_SOURCE MATERIAL:_
····················

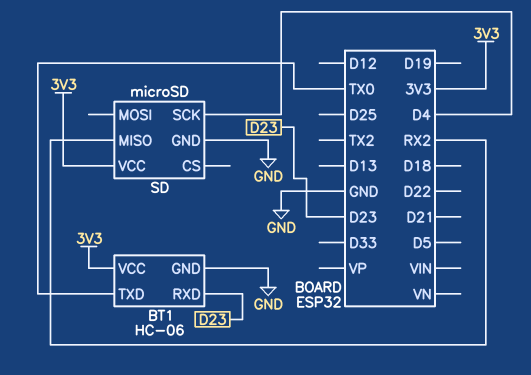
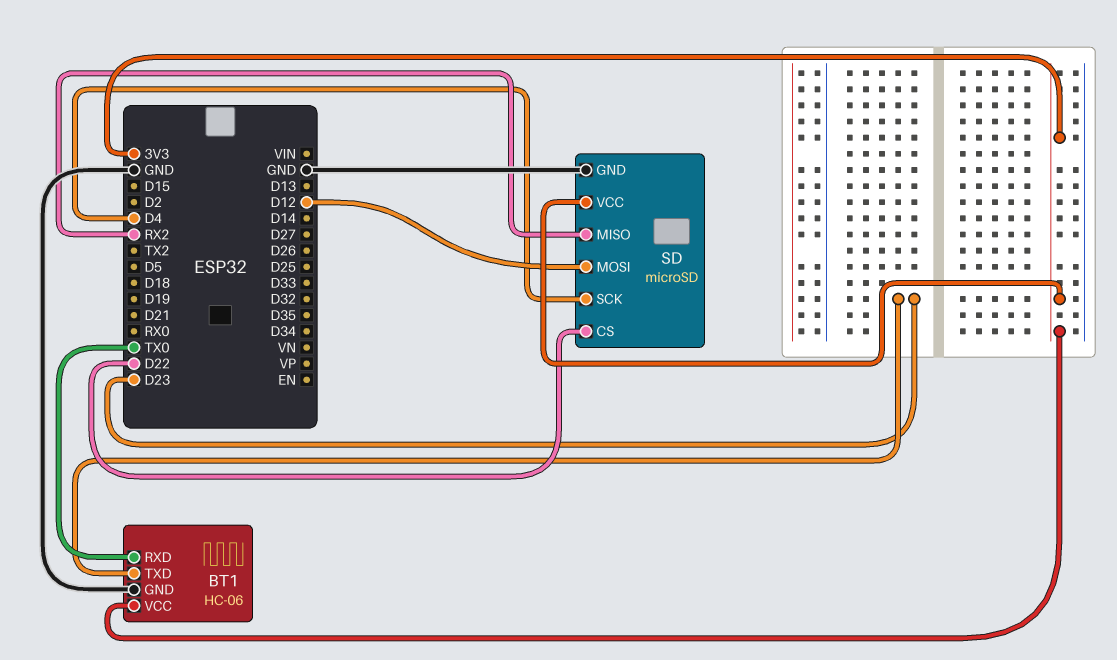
BT1 pin RXD: D23 -> TX0
BT1 pin TXD: TX0 -> D23
SD pin CS: none -> D22
SD pin MOSI: none -> D12

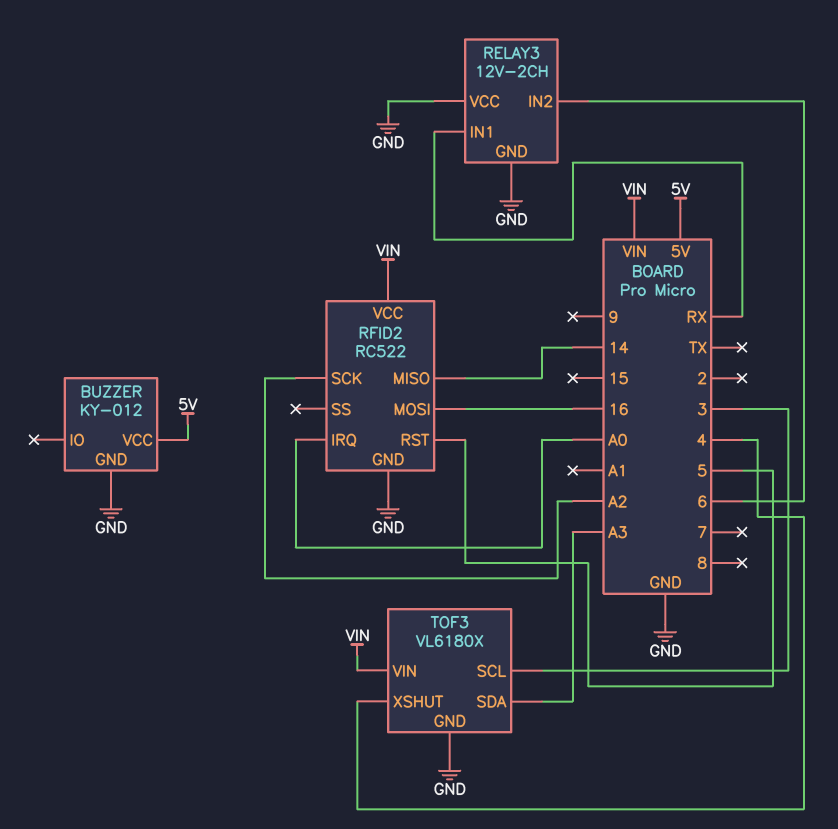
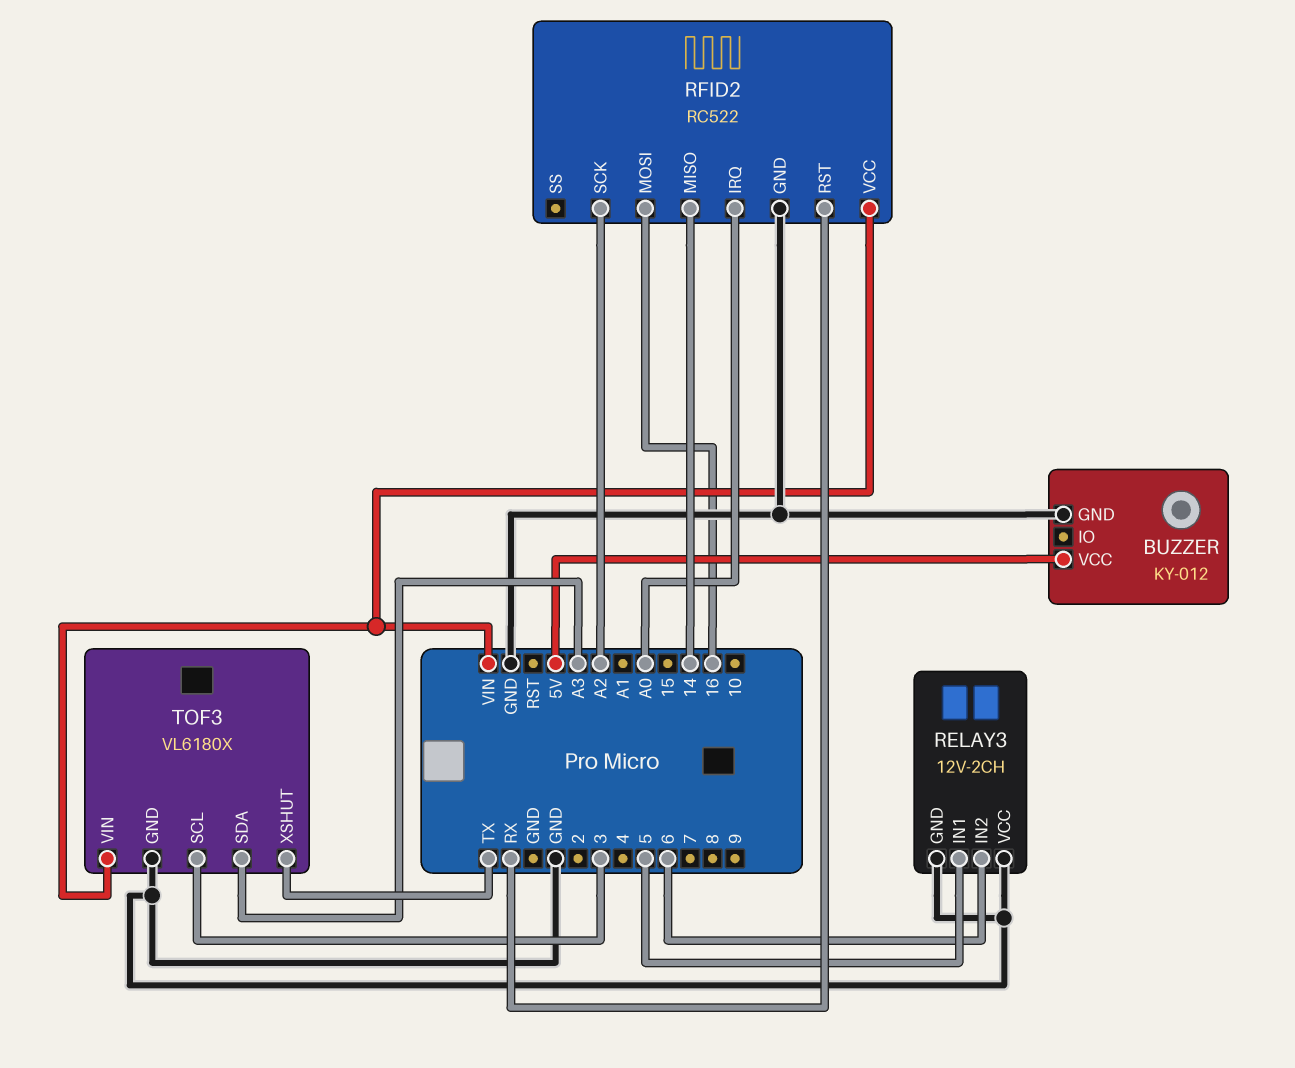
RELAY3 pin IN1: RX -> 5
RFID2 pin RST: 5 -> RX
TOF3 pin XSHUT: 4 -> TX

····················

_TASK GOAL:_ The lines from the one containing "RELAY3 pin IN1: RX -> 5" through the last line of the records are the answer; set them down exactly and add nothing.

_SOLUTION TO THIS EXERCISE:_
RELAY3 pin IN1: RX -> 5
RFID2 pin RST: 5 -> RX
TOF3 pin XSHUT: 4 -> TX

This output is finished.